• [Dataset extract]
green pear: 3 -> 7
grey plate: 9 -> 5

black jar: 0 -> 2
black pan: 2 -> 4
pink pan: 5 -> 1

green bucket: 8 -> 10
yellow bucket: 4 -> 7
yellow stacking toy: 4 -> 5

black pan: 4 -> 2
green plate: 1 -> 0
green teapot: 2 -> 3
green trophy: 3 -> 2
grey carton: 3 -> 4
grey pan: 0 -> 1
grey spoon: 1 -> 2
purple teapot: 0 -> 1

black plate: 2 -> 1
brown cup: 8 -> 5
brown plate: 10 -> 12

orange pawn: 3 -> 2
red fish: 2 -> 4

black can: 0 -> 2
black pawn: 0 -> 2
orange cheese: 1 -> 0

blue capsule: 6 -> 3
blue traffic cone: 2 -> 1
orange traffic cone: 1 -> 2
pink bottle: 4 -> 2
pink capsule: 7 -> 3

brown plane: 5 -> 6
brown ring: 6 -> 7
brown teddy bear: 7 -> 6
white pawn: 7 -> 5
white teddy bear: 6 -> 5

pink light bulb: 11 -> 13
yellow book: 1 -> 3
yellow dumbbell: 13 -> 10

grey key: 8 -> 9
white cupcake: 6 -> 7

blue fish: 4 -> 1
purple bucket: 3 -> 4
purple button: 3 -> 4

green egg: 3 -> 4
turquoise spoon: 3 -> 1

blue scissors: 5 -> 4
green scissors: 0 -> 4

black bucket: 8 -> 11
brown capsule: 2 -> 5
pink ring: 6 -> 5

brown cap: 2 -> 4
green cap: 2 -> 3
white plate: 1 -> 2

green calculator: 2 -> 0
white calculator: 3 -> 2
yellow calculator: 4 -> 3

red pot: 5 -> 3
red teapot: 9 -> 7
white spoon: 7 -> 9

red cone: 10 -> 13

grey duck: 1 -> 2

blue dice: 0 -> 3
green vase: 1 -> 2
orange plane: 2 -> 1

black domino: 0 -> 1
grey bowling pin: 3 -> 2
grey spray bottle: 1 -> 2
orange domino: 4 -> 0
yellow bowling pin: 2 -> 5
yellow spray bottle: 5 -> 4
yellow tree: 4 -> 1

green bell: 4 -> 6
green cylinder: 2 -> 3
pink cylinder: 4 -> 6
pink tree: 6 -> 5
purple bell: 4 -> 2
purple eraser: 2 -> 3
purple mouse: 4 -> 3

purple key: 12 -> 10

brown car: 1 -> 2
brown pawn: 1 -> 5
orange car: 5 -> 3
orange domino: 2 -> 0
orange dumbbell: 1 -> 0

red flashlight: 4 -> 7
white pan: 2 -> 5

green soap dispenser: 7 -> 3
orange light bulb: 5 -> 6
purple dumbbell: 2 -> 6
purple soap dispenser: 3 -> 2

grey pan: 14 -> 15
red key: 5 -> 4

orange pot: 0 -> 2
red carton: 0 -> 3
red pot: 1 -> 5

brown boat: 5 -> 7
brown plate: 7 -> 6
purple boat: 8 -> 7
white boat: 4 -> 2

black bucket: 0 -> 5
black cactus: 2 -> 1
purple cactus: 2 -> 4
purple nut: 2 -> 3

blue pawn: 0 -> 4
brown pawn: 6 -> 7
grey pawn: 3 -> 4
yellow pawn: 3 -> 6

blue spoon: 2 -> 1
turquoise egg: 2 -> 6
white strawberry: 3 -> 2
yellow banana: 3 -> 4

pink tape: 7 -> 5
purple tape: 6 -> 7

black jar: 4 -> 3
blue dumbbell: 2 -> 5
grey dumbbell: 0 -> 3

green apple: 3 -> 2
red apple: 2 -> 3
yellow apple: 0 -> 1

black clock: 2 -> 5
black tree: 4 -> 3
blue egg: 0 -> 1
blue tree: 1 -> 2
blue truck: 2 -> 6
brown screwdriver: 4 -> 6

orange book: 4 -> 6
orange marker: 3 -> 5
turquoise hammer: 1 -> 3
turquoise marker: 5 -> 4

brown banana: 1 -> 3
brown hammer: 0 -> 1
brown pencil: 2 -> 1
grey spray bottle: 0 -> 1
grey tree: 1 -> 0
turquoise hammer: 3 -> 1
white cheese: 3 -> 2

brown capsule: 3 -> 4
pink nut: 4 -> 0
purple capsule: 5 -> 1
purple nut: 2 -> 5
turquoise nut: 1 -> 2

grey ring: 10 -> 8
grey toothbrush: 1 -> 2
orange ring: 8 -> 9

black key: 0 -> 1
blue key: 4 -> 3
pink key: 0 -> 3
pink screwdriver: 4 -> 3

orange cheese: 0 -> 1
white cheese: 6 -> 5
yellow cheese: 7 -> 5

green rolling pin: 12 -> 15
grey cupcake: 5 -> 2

• [Aim of the exercise]
For this exercise, please copy exactly the lines of the material above from its first line through the line where "white boat: 4 -> 2" appears.

• [Your solution]
green pear: 3 -> 7
grey plate: 9 -> 5

black jar: 0 -> 2
black pan: 2 -> 4
pink pan: 5 -> 1

green bucket: 8 -> 10
yellow bucket: 4 -> 7
yellow stacking toy: 4 -> 5

black pan: 4 -> 2
green plate: 1 -> 0
green teapot: 2 -> 3
green trophy: 3 -> 2
grey carton: 3 -> 4
grey pan: 0 -> 1
grey spoon: 1 -> 2
purple teapot: 0 -> 1

black plate: 2 -> 1
brown cup: 8 -> 5
brown plate: 10 -> 12

orange pawn: 3 -> 2
red fish: 2 -> 4

black can: 0 -> 2
black pawn: 0 -> 2
orange cheese: 1 -> 0

blue capsule: 6 -> 3
blue traffic cone: 2 -> 1
orange traffic cone: 1 -> 2
pink bottle: 4 -> 2
pink capsule: 7 -> 3

brown plane: 5 -> 6
brown ring: 6 -> 7
brown teddy bear: 7 -> 6
white pawn: 7 -> 5
white teddy bear: 6 -> 5

pink light bulb: 11 -> 13
yellow book: 1 -> 3
yellow dumbbell: 13 -> 10

grey key: 8 -> 9
white cupcake: 6 -> 7

blue fish: 4 -> 1
purple bucket: 3 -> 4
purple button: 3 -> 4

green egg: 3 -> 4
turquoise spoon: 3 -> 1

blue scissors: 5 -> 4
green scissors: 0 -> 4

black bucket: 8 -> 11
brown capsule: 2 -> 5
pink ring: 6 -> 5

brown cap: 2 -> 4
green cap: 2 -> 3
white plate: 1 -> 2

green calculator: 2 -> 0
white calculator: 3 -> 2
yellow calculator: 4 -> 3

red pot: 5 -> 3
red teapot: 9 -> 7
white spoon: 7 -> 9

red cone: 10 -> 13

grey duck: 1 -> 2

blue dice: 0 -> 3
green vase: 1 -> 2
orange plane: 2 -> 1

black domino: 0 -> 1
grey bowling pin: 3 -> 2
grey spray bottle: 1 -> 2
orange domino: 4 -> 0
yellow bowling pin: 2 -> 5
yellow spray bottle: 5 -> 4
yellow tree: 4 -> 1

green bell: 4 -> 6
green cylinder: 2 -> 3
pink cylinder: 4 -> 6
pink tree: 6 -> 5
purple bell: 4 -> 2
purple eraser: 2 -> 3
purple mouse: 4 -> 3

purple key: 12 -> 10

brown car: 1 -> 2
brown pawn: 1 -> 5
orange car: 5 -> 3
orange domino: 2 -> 0
orange dumbbell: 1 -> 0

red flashlight: 4 -> 7
white pan: 2 -> 5

green soap dispenser: 7 -> 3
orange light bulb: 5 -> 6
purple dumbbell: 2 -> 6
purple soap dispenser: 3 -> 2

grey pan: 14 -> 15
red key: 5 -> 4

orange pot: 0 -> 2
red carton: 0 -> 3
red pot: 1 -> 5

brown boat: 5 -> 7
brown plate: 7 -> 6
purple boat: 8 -> 7
white boat: 4 -> 2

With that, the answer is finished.